[[ Data records, beginning ]]

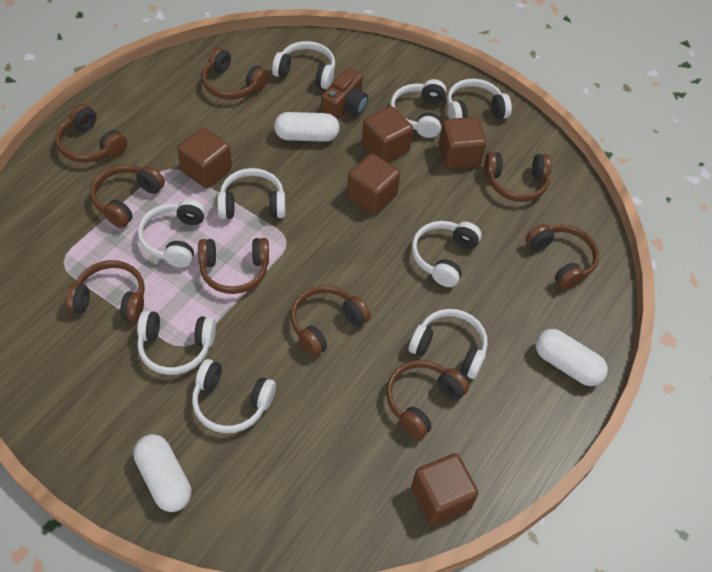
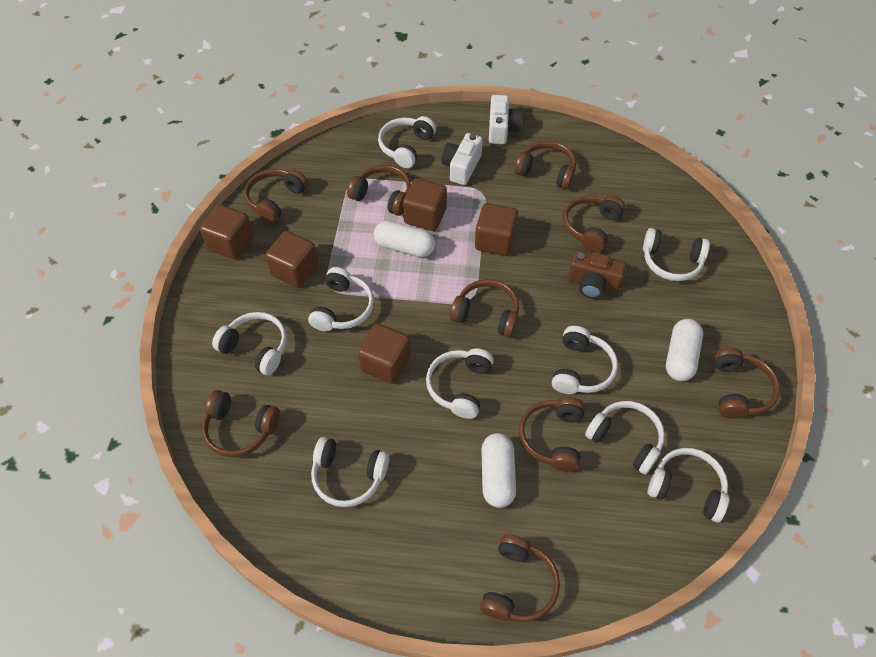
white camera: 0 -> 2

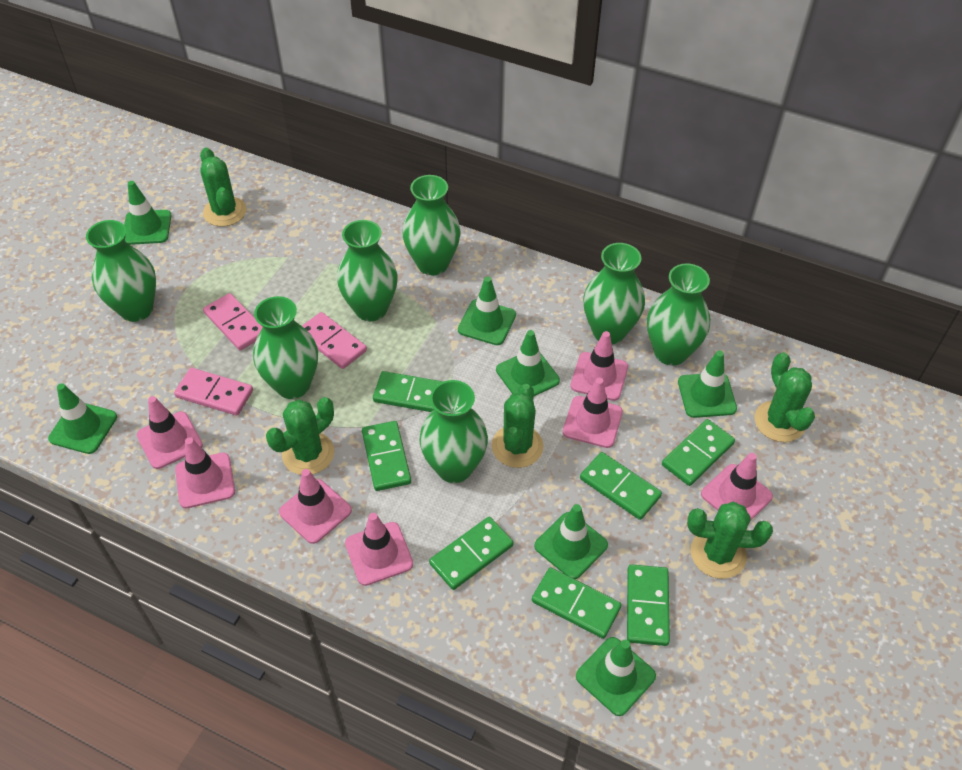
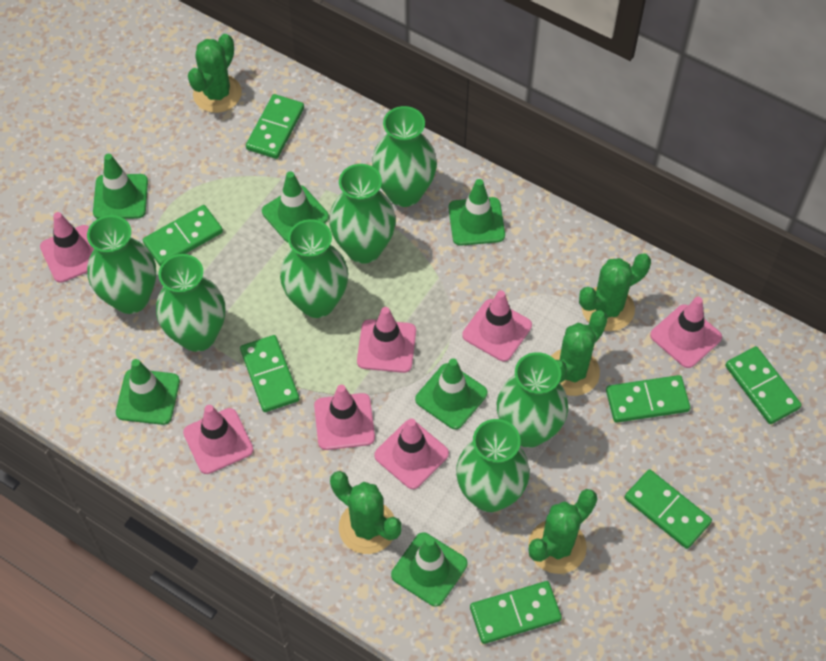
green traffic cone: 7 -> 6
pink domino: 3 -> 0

[[ Data records, end ]]
[[ Data records, beginning ]]

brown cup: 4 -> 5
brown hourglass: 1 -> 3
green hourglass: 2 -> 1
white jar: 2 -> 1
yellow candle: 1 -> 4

[[ Data records, end ]]

Word for word, restate the lines above from the line containing "brown hourglass: 1 -> 3" through the line containing "yellow candle: 1 -> 4", with both included and nothing else.

brown hourglass: 1 -> 3
green hourglass: 2 -> 1
white jar: 2 -> 1
yellow candle: 1 -> 4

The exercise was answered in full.